Work to complete → Search the material below for "plate" and copy every line where it occurs.

═══ Source data

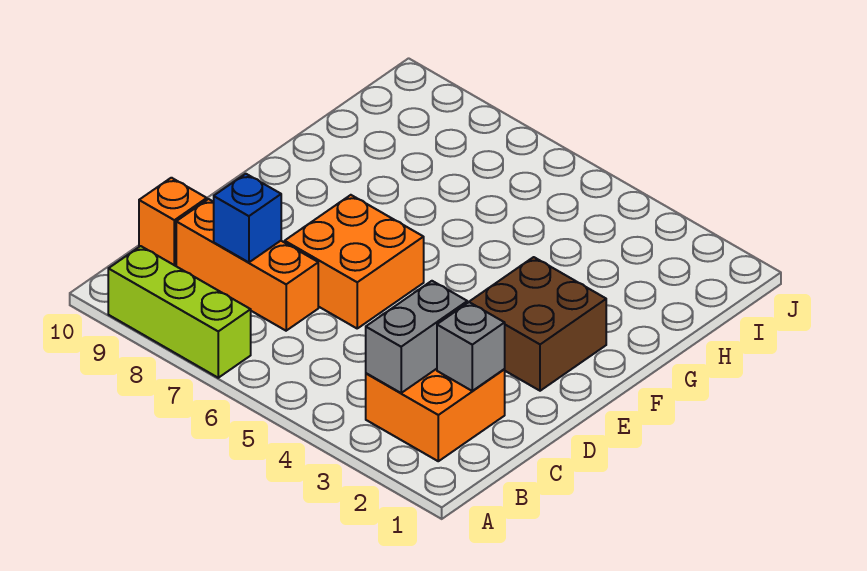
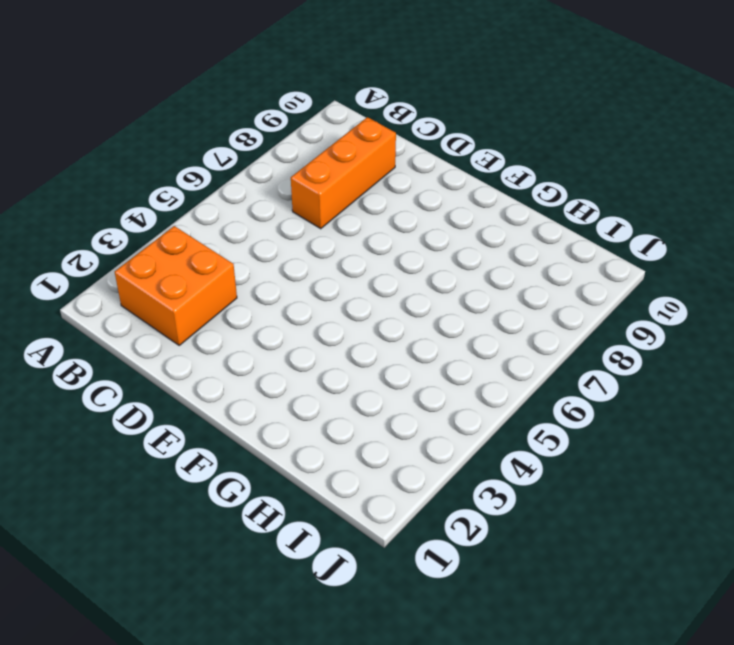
none -> lime brick A7:A9 level 1
none -> orange brick C10 level 1

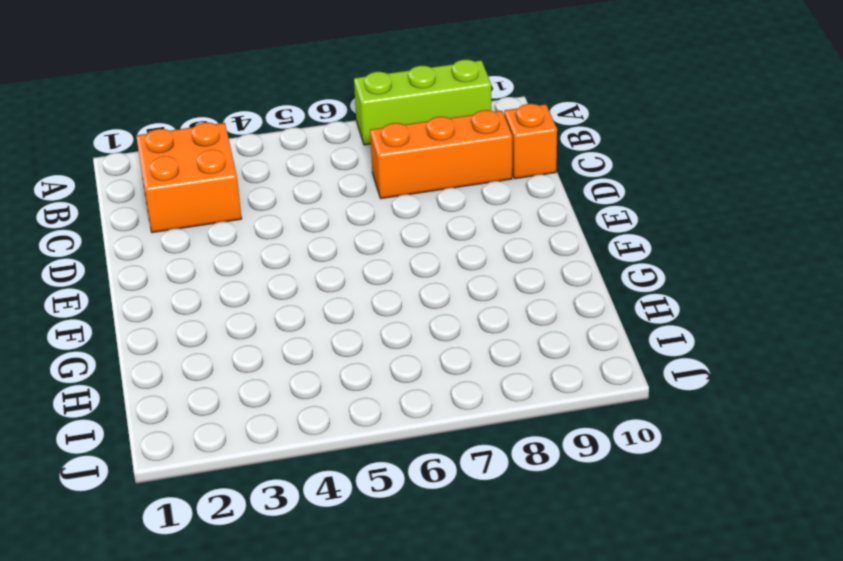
none -> orange brick D6:E7 level 1
none -> brown brick E2:F3 level 1

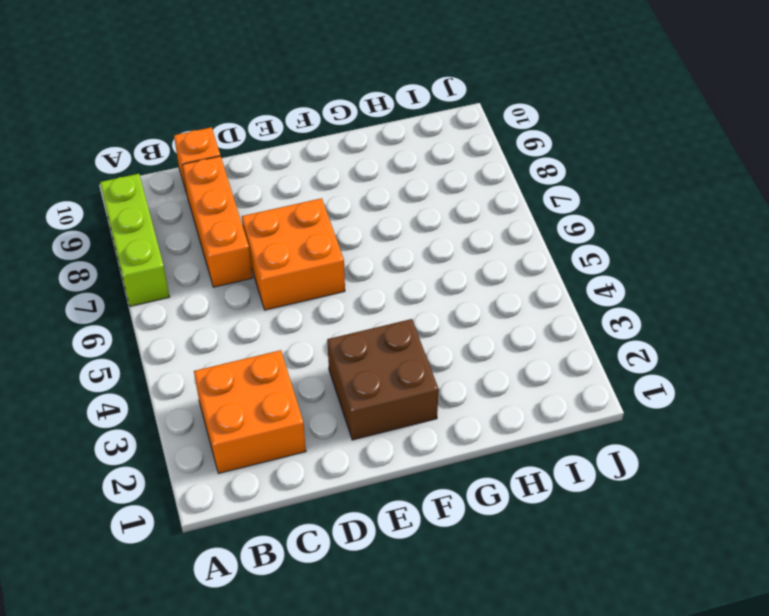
none -> grey brick B3:C3 level 2
none -> grey brick C2 level 2

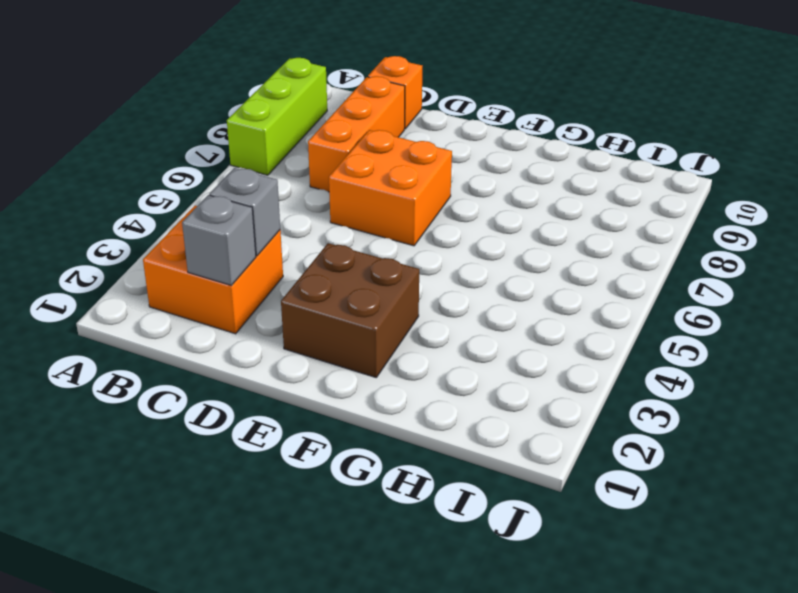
grey brick C3 level 2 -> grey brick B3:C3 level 2
none -> blue brick C8 level 2

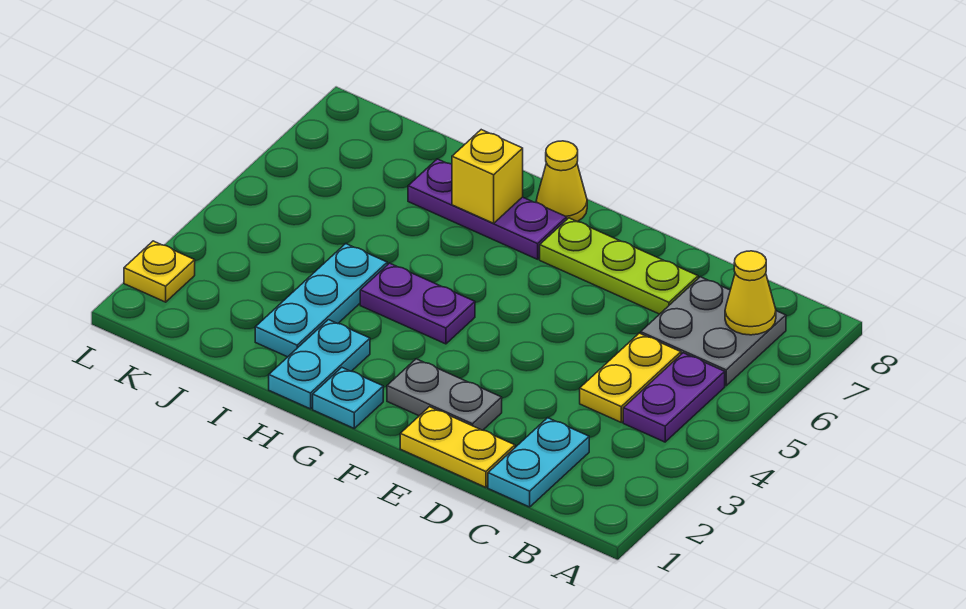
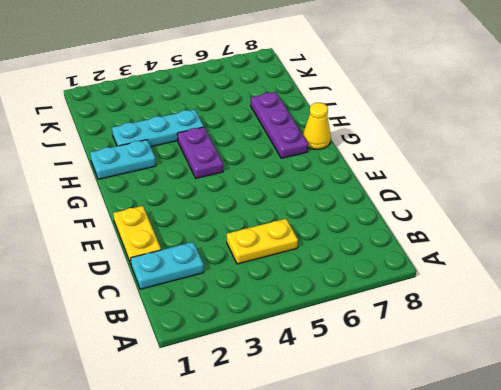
none -> purple plate B4:B5 level 1
none -> grey plate B6:C7 level 1
none -> lime plate D7:F7 level 1

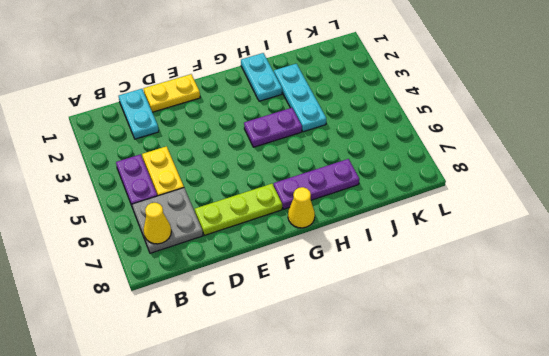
none -> grey plate E2:F2 level 1
none -> cyan plate G1 level 1
none -> yellow plate L2 level 1

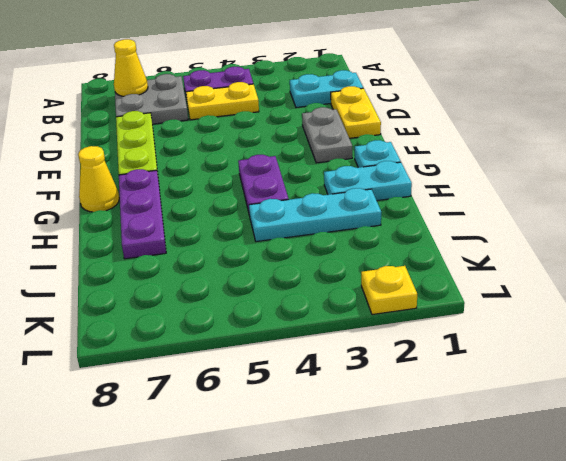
none -> yellow brick H7 level 2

══════

Completed exercise →
none -> purple plate B4:B5 level 1
none -> grey plate B6:C7 level 1
none -> lime plate D7:F7 level 1
none -> grey plate E2:F2 level 1
none -> cyan plate G1 level 1
none -> yellow plate L2 level 1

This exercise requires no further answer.